--- START ---

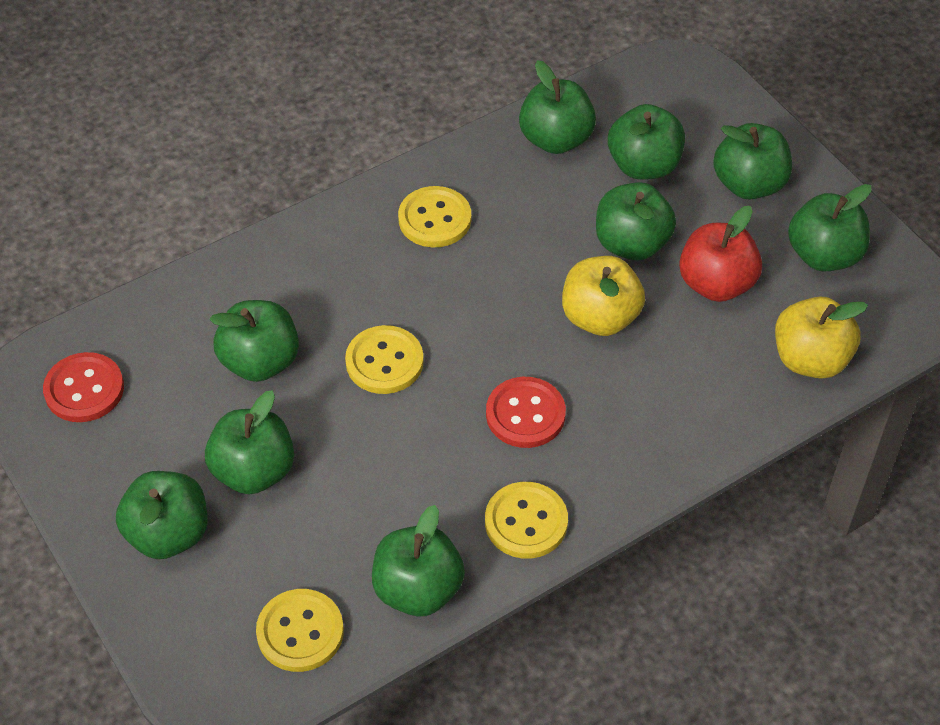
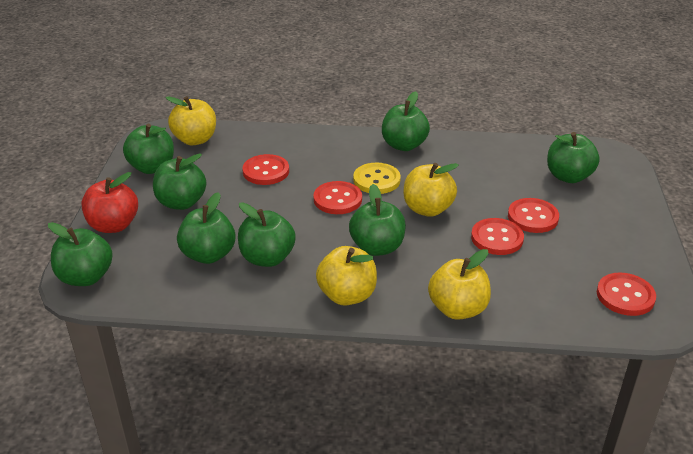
green apple: 9 -> 8
red button: 2 -> 5
yellow apple: 2 -> 4
yellow button: 4 -> 1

--- END ---

# What is required
Wherever the listing shows a picture, omit it and output the rest exactly as given.

# Response to the task
green apple: 9 -> 8
red button: 2 -> 5
yellow apple: 2 -> 4
yellow button: 4 -> 1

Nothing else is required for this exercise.